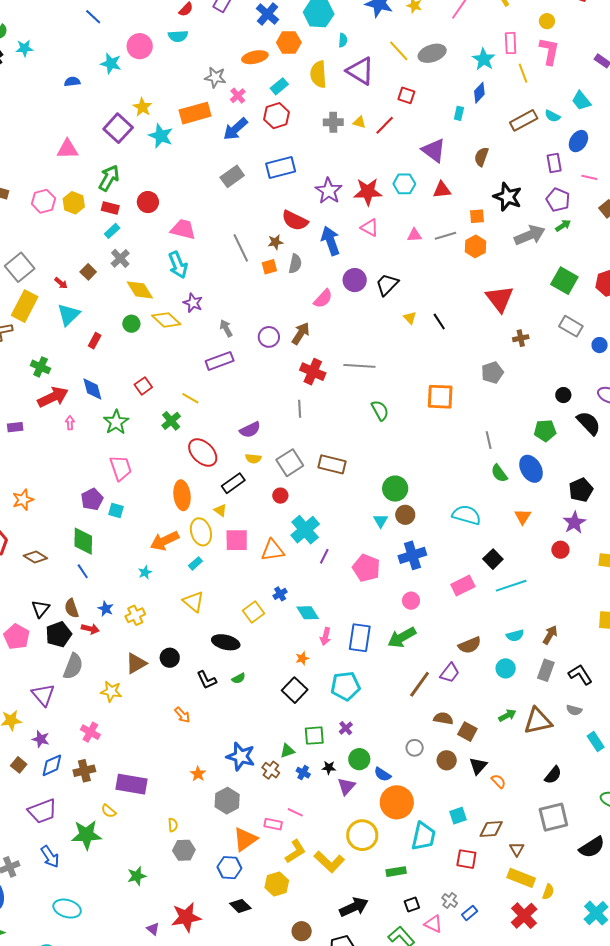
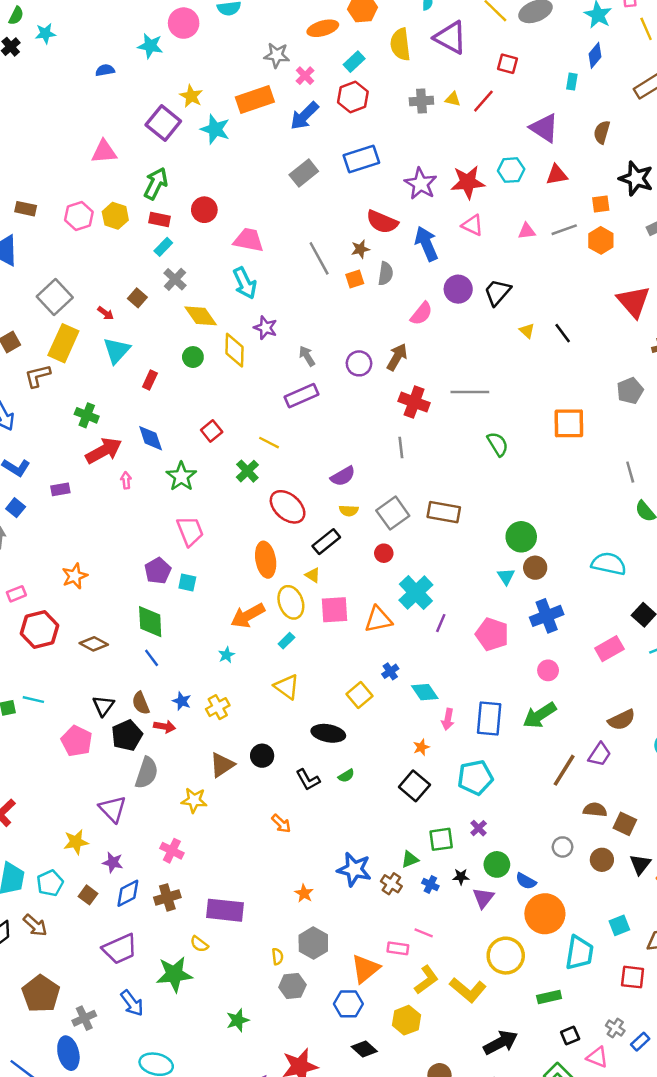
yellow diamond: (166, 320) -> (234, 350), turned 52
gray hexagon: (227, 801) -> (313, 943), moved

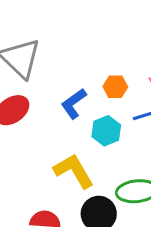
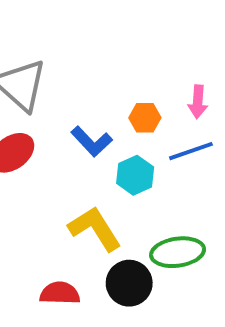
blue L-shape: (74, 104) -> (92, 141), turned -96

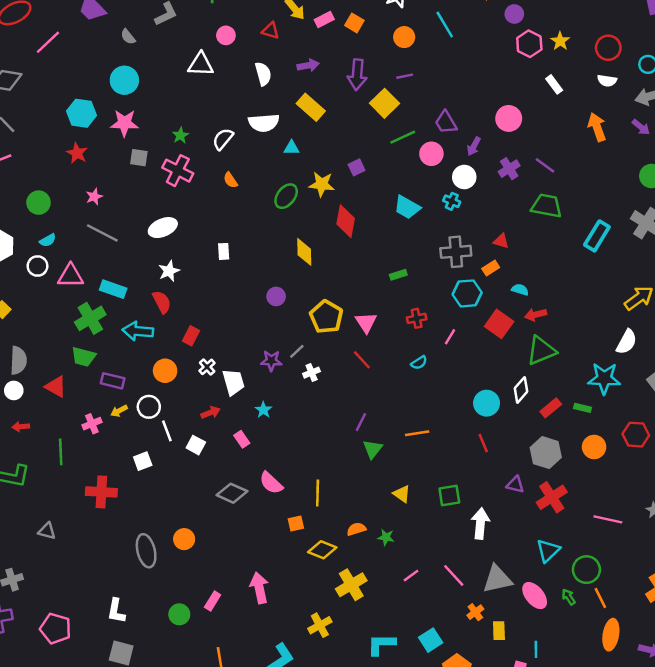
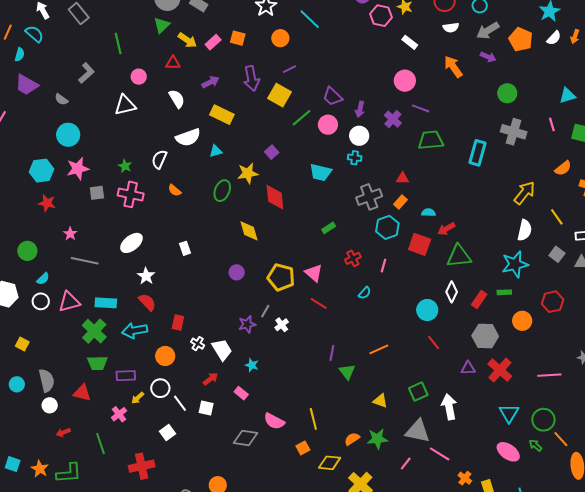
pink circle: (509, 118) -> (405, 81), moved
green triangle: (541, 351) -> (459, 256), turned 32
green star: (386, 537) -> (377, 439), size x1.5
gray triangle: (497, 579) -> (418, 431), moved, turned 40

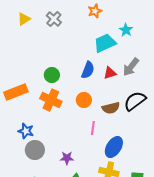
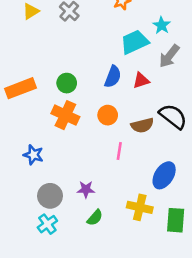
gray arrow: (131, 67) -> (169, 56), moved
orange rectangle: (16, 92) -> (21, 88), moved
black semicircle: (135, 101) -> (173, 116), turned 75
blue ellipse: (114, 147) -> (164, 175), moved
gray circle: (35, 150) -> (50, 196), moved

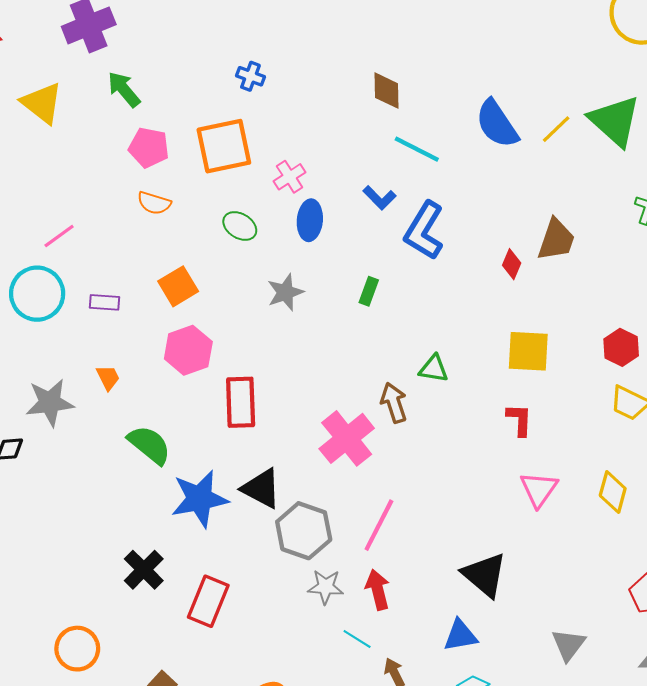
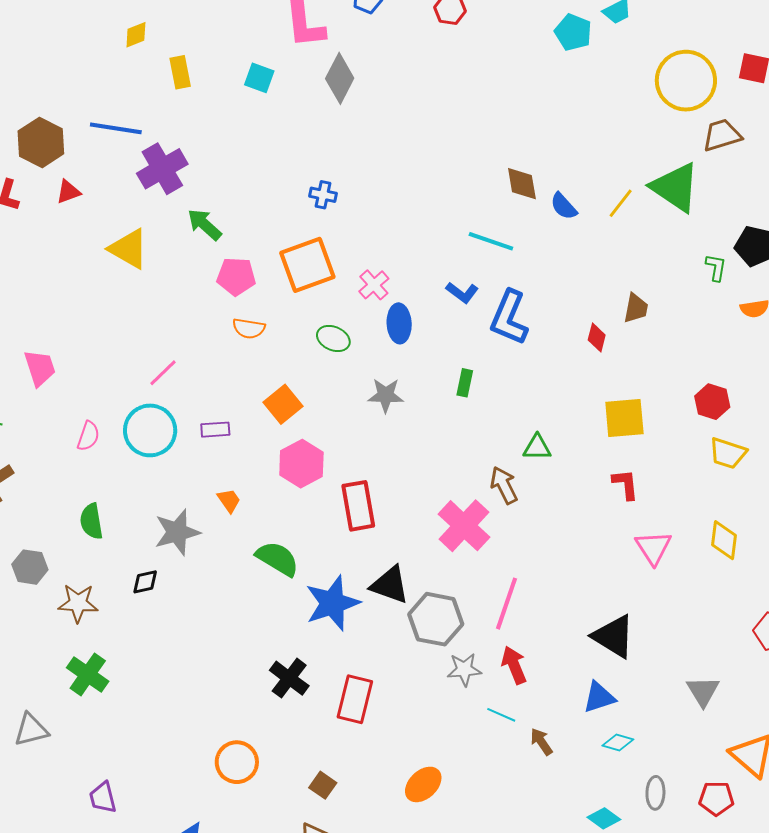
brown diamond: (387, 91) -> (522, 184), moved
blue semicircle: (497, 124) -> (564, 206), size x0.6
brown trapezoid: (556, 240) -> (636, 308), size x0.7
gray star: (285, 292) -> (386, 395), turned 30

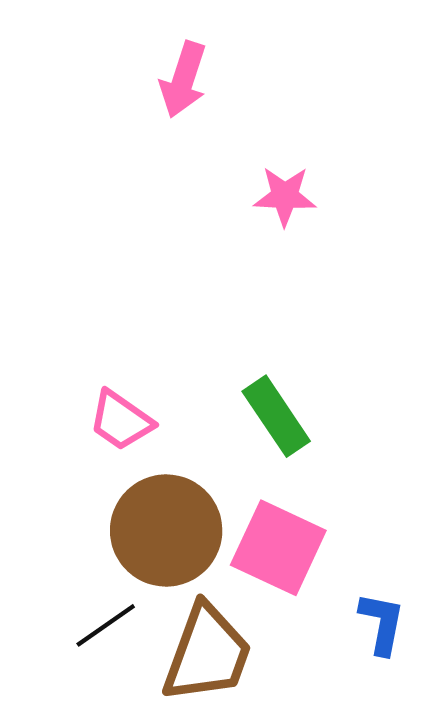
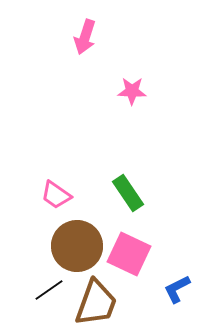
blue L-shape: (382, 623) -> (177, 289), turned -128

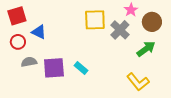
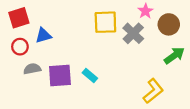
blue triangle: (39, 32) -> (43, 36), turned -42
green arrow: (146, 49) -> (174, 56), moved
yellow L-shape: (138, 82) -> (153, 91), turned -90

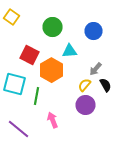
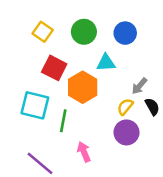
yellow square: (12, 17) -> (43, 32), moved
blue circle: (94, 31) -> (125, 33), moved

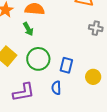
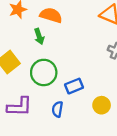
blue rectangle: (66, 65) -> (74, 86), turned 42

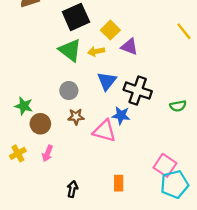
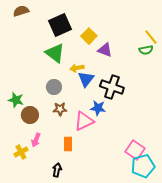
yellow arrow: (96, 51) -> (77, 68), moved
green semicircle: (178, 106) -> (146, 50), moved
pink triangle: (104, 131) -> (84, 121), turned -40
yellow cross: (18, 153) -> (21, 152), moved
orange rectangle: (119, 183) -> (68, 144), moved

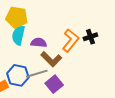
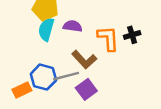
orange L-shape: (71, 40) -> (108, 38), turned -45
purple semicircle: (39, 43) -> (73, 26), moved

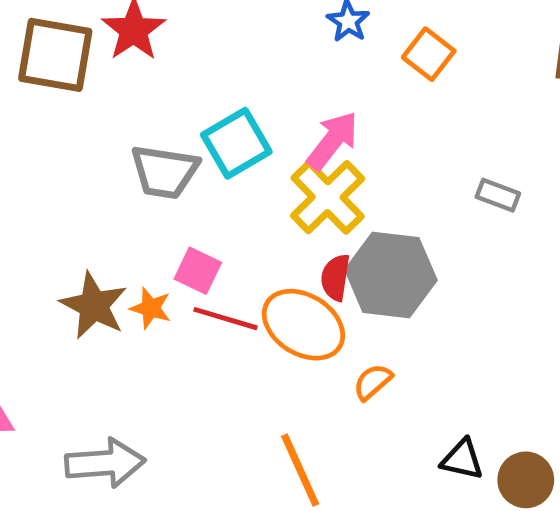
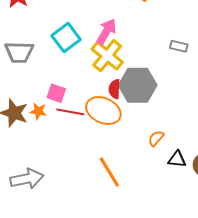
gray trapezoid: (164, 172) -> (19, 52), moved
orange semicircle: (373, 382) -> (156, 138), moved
-----
YOUR OBJECTIVE ->
Respond with nothing but the number of lines in the data above that include the word "arrow".

OUTPUT OF THE EXERCISE ->
3